Records from a dataset

*****

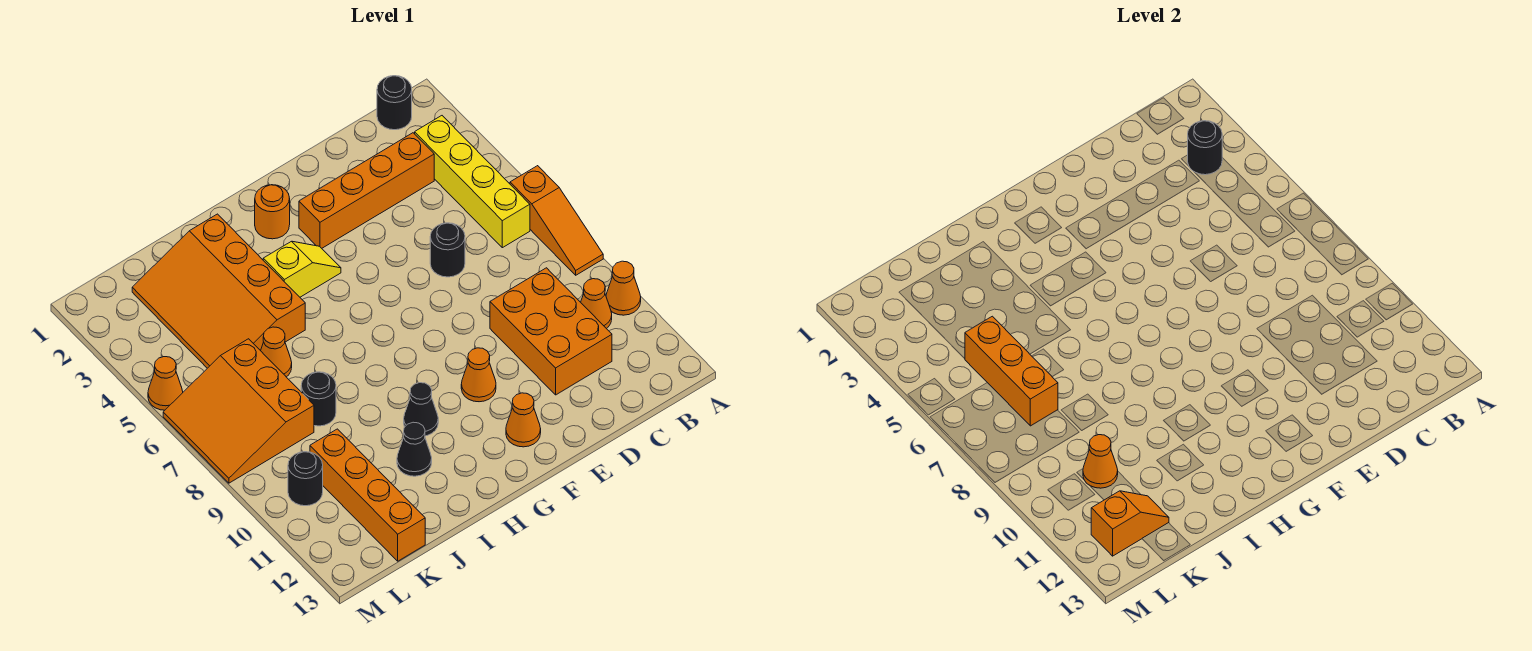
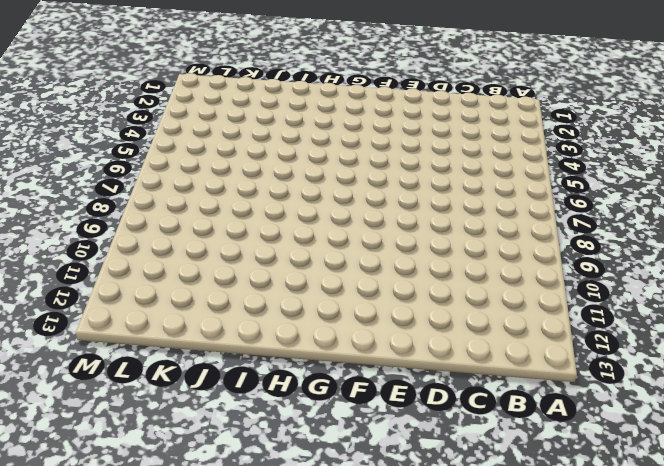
none -> orange slope A6:A8 level 1 top 6
none -> orange cone A10 level 1
none -> black round brick B1 level 1

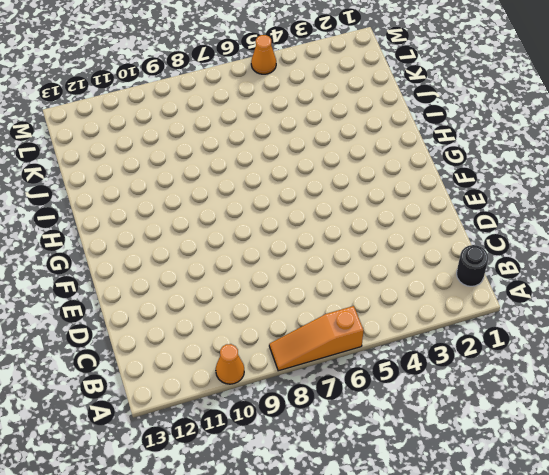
none -> yellow brick B3:B6 level 1
none -> orange cone B10 level 1
none -> orange brick C3:F3 level 1

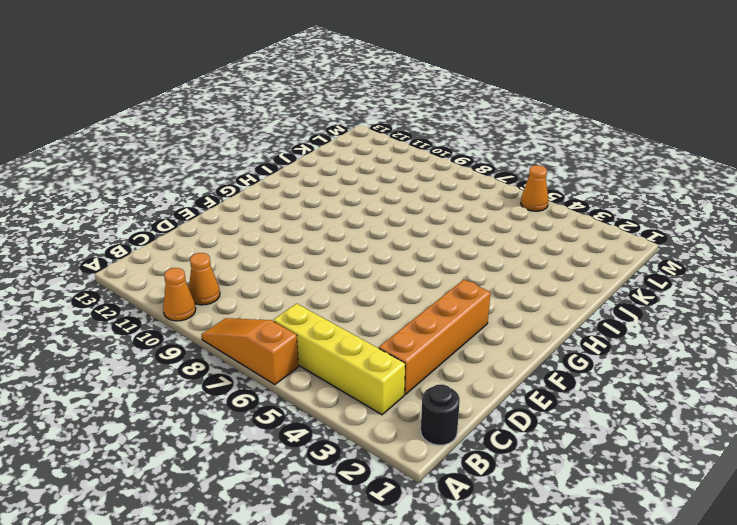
none -> orange brick C9:D11 level 1
none -> black round brick D6 level 1
none -> orange cone F10 level 1

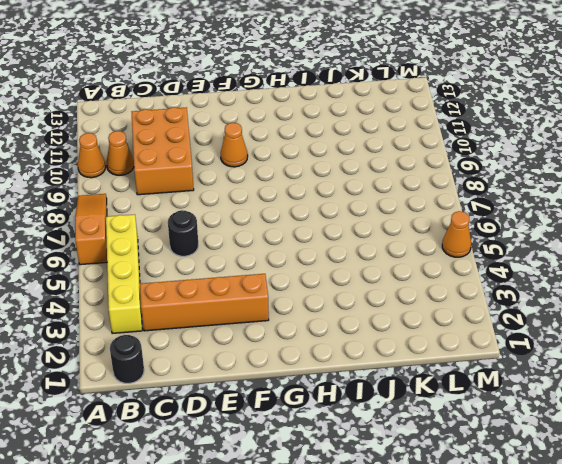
none -> orange cone F12 level 1
none -> orange round brick G2 level 1
none -> yellow slope G4:H4 level 1 top H

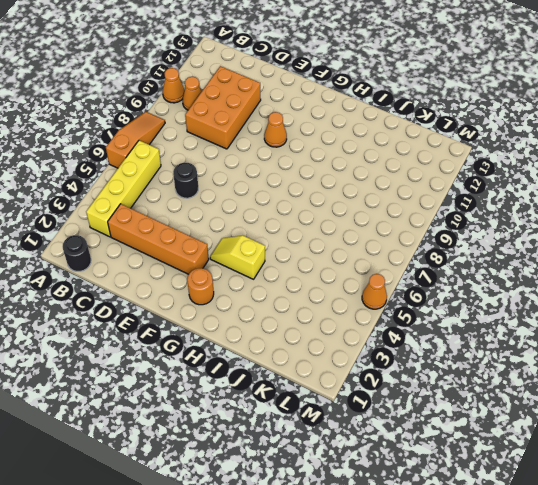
none -> orange cone F12 level 1
none -> black cone H10 level 1
none -> orange slope I2:K5 level 1 top I

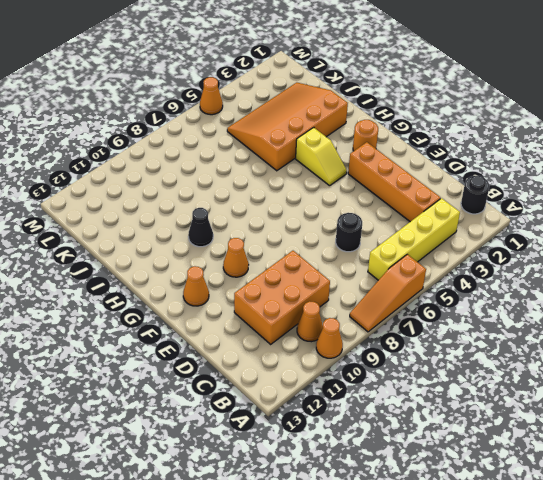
none -> black cone I11 level 1
none -> orange cone J6 level 1
none -> black round brick J8 level 1

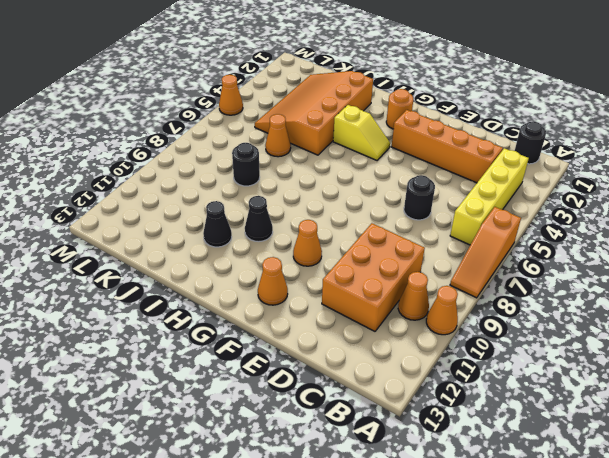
none -> orange slope K6:M8 level 1 top K
none -> orange brick K10:K13 level 1
none -> black round brick L10 level 1

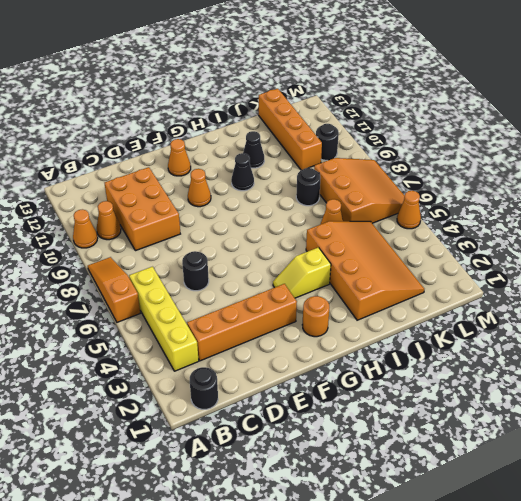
none -> black round brick B3 level 2
none -> orange brick K5:K7 level 2
none -> orange cone K10 level 2

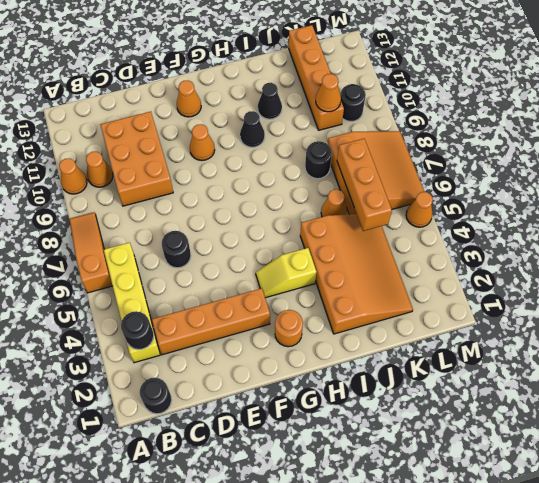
none -> orange slope K12:L12 level 2 top L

*****

* [EXERCISE DIRECTIONS] Write out every entry exactly. Pictures do not belong in the copy.

* [RESULT OF THE EXERCISE]
none -> orange slope A6:A8 level 1 top 6
none -> orange cone A10 level 1
none -> black round brick B1 level 1

none -> yellow brick B3:B6 level 1
none -> orange cone B10 level 1
none -> orange brick C3:F3 level 1

none -> orange brick C9:D11 level 1
none -> black round brick D6 level 1
none -> orange cone F10 level 1

none -> orange cone F12 level 1
none -> orange round brick G2 level 1
none -> yellow slope G4:H4 level 1 top H

none -> orange cone F12 level 1
none -> black cone H10 level 1
none -> orange slope I2:K5 level 1 top I

none -> black cone I11 level 1
none -> orange cone J6 level 1
none -> black round brick J8 level 1

none -> orange slope K6:M8 level 1 top K
none -> orange brick K10:K13 level 1
none -> black round brick L10 level 1

none -> black round brick B3 level 2
none -> orange brick K5:K7 level 2
none -> orange cone K10 level 2

none -> orange slope K12:L12 level 2 top L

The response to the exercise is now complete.